Scene edit records:
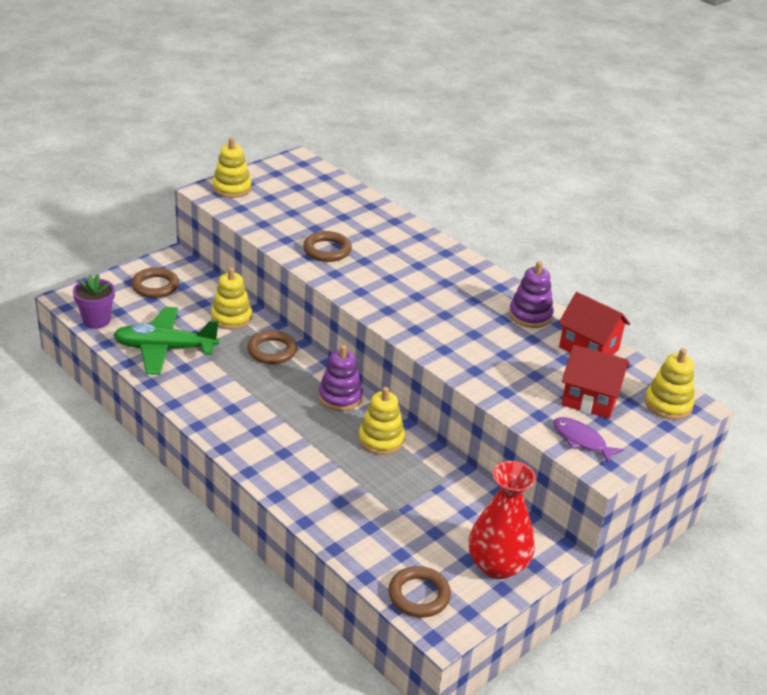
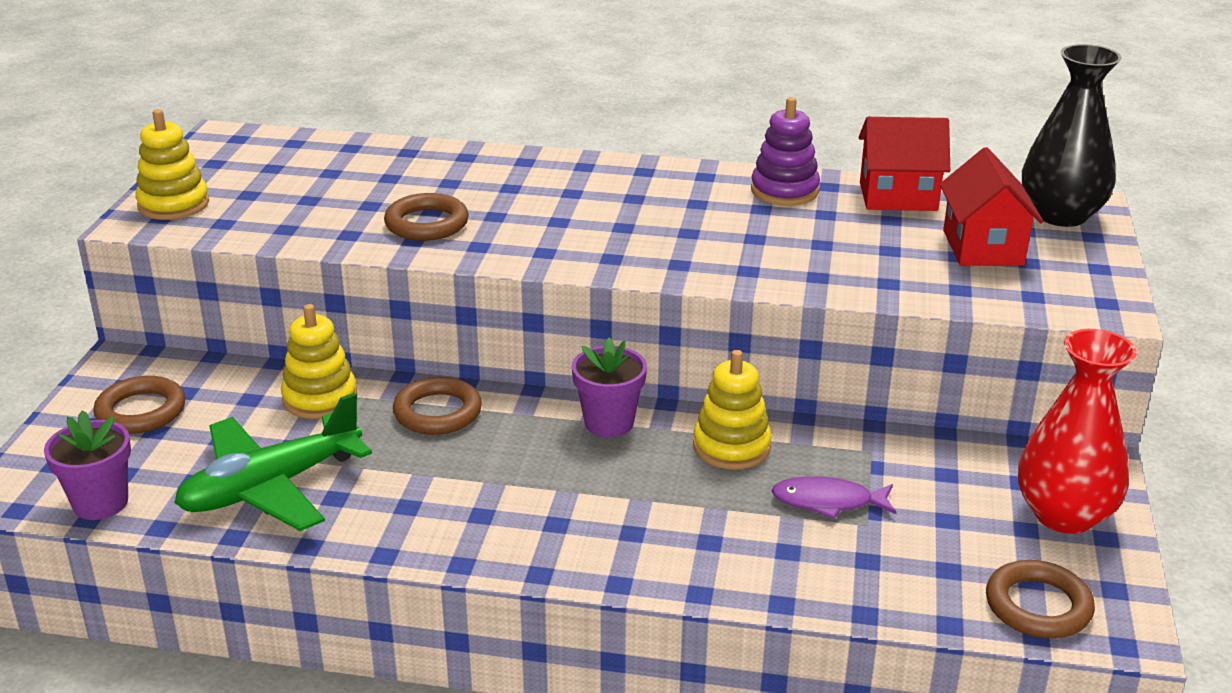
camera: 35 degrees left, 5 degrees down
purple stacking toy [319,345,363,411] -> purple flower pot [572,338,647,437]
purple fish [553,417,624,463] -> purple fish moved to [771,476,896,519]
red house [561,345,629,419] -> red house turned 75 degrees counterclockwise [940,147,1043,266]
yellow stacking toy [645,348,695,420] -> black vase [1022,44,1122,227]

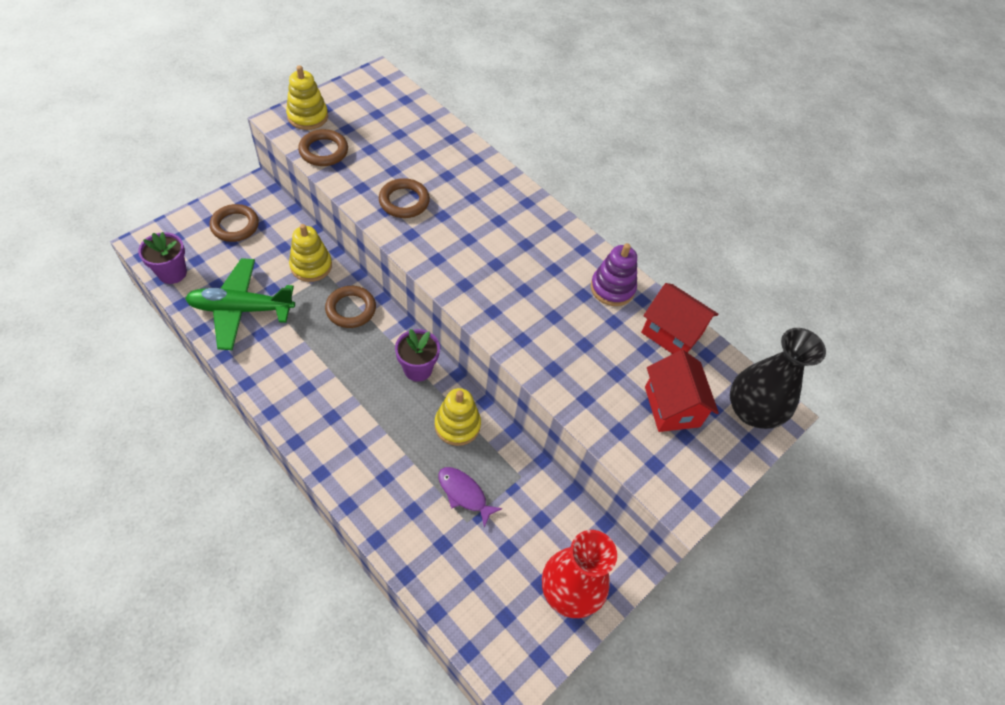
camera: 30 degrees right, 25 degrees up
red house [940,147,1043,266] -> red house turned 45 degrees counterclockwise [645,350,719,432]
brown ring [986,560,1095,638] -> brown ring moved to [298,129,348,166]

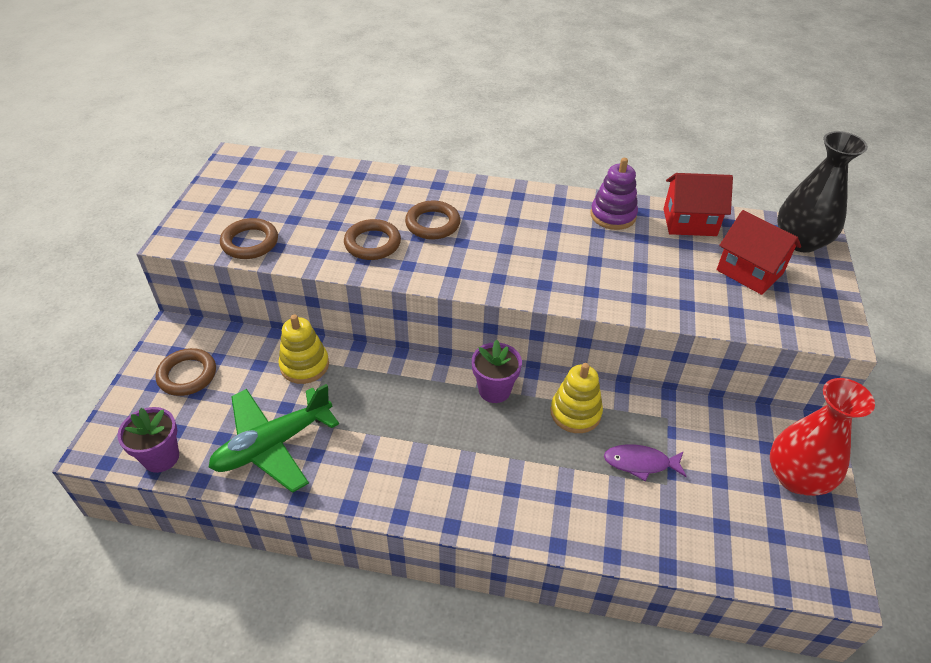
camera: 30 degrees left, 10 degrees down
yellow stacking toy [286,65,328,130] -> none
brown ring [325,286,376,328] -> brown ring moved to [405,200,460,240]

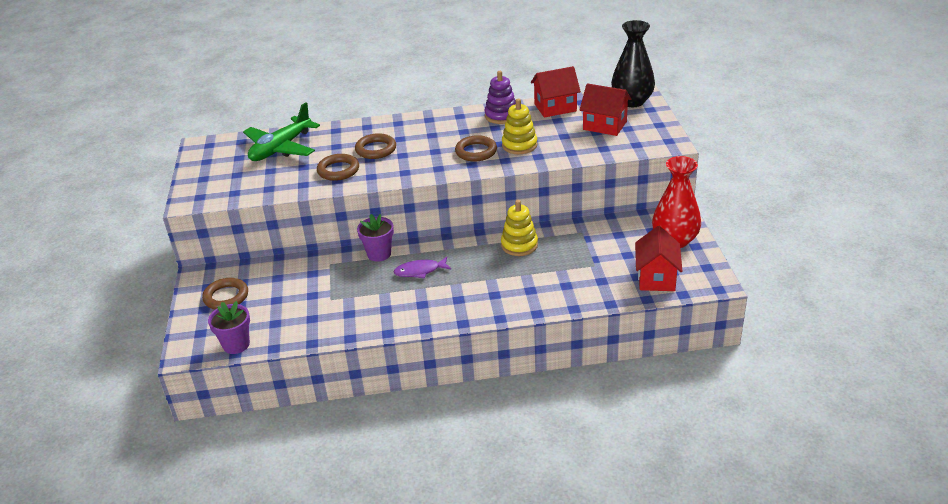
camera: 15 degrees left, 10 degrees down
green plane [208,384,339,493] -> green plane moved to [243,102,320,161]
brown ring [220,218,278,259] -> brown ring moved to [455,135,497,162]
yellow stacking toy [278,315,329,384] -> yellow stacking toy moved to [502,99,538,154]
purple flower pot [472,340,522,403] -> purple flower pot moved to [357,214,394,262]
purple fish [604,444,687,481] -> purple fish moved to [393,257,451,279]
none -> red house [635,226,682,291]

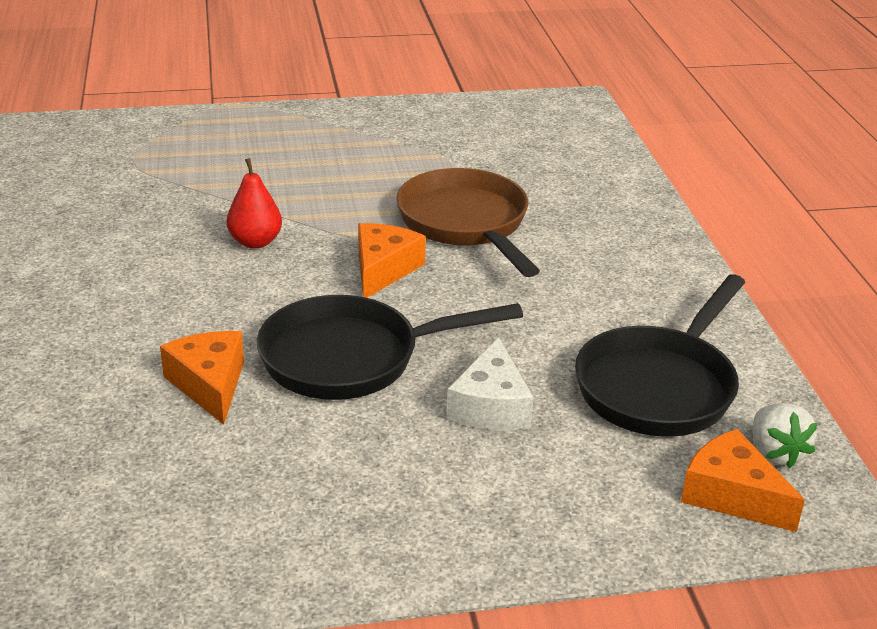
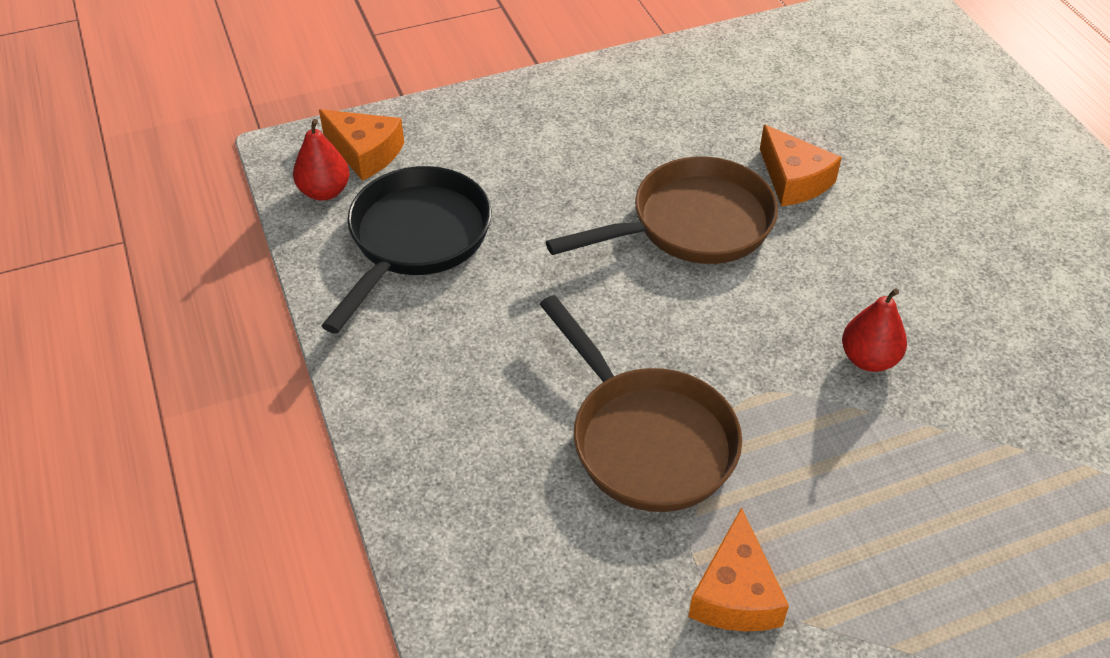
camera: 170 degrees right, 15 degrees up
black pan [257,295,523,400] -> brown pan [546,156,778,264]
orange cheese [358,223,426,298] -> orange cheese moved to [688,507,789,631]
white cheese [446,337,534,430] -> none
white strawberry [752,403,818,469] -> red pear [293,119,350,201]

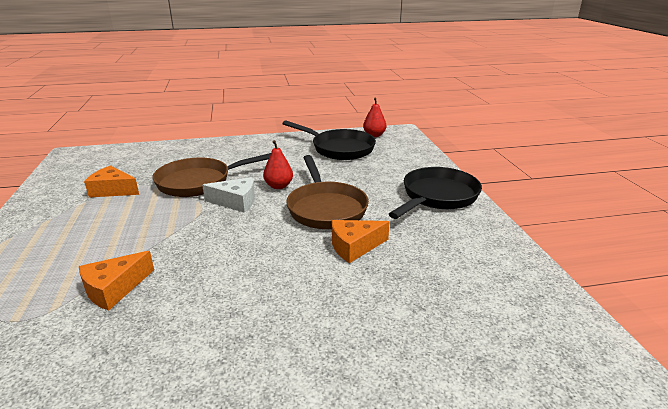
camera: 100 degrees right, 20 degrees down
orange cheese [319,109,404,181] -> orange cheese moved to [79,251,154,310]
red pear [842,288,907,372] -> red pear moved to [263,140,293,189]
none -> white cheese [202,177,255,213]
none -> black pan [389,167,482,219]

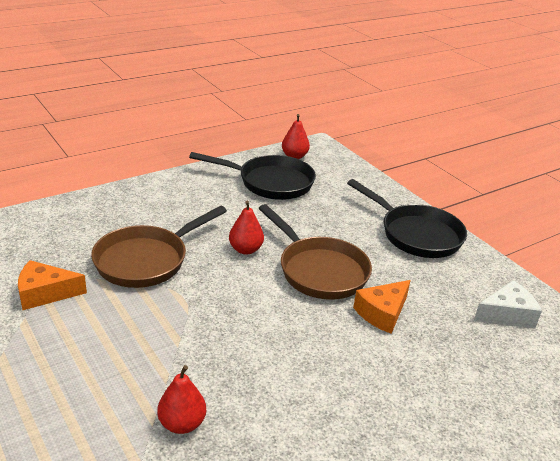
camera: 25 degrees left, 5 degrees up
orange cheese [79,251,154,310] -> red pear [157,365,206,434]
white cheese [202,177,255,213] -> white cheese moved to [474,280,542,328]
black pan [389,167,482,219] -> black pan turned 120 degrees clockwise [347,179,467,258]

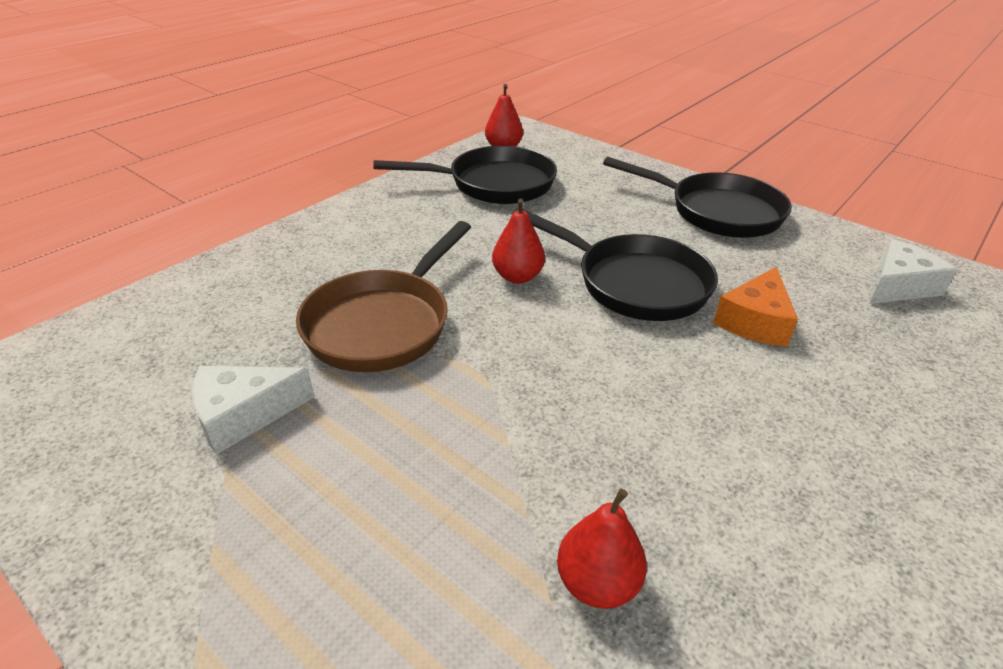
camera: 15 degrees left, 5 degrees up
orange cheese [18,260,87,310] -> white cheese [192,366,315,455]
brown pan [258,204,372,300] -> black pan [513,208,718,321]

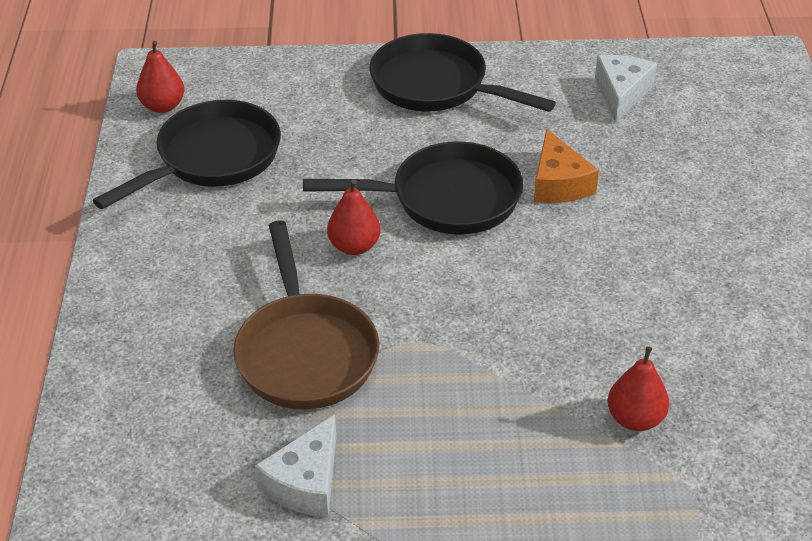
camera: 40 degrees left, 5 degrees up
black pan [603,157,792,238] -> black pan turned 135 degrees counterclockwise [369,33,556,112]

→ ACTION ITEM
Whatever pictures the entries contain, omit them, and write the rest out exactly.

→ OUTPUT OF THE TASK
camera: 35 degrees left, 5 degrees down
purple stacking toy [319,345,363,411] -> purple flower pot [572,338,647,437]
purple fish [553,417,624,463] -> purple fish moved to [771,476,896,519]
red house [561,345,629,419] -> red house turned 75 degrees counterclockwise [940,147,1043,266]
yellow stacking toy [645,348,695,420] -> black vase [1022,44,1122,227]

camera: 30 degrees right, 25 degrees up
red house [940,147,1043,266] -> red house turned 45 degrees counterclockwise [645,350,719,432]
brown ring [986,560,1095,638] -> brown ring moved to [298,129,348,166]

camera: 30 degrees left, 10 degrees down
yellow stacking toy [286,65,328,130] -> none
brown ring [325,286,376,328] -> brown ring moved to [405,200,460,240]

camera: 15 degrees left, 10 degrees down
green plane [208,384,339,493] -> green plane moved to [243,102,320,161]
brown ring [220,218,278,259] -> brown ring moved to [455,135,497,162]
yellow stacking toy [278,315,329,384] -> yellow stacking toy moved to [502,99,538,154]
purple flower pot [472,340,522,403] -> purple flower pot moved to [357,214,394,262]
purple fish [604,444,687,481] -> purple fish moved to [393,257,451,279]
none -> red house [635,226,682,291]

camera: 170 degrees right, 15 degrees up
black pan [257,295,523,400] -> brown pan [546,156,778,264]
orange cheese [358,223,426,298] -> orange cheese moved to [688,507,789,631]
white cheese [446,337,534,430] -> none
white strawberry [752,403,818,469] -> red pear [293,119,350,201]

camera: 100 degrees right, 20 degrees down
orange cheese [319,109,404,181] -> orange cheese moved to [79,251,154,310]
red pear [842,288,907,372] -> red pear moved to [263,140,293,189]
none -> white cheese [202,177,255,213]
none -> black pan [389,167,482,219]

camera: 25 degrees left, 5 degrees up
orange cheese [79,251,154,310] -> red pear [157,365,206,434]
white cheese [202,177,255,213] -> white cheese moved to [474,280,542,328]
black pan [389,167,482,219] -> black pan turned 120 degrees clockwise [347,179,467,258]

camera: 15 degrees left, 5 degrees up
orange cheese [18,260,87,310] -> white cheese [192,366,315,455]
brown pan [258,204,372,300] -> black pan [513,208,718,321]

camera: 40 degrees left, 5 degrees up
black pan [603,157,792,238] -> black pan turned 135 degrees counterclockwise [369,33,556,112]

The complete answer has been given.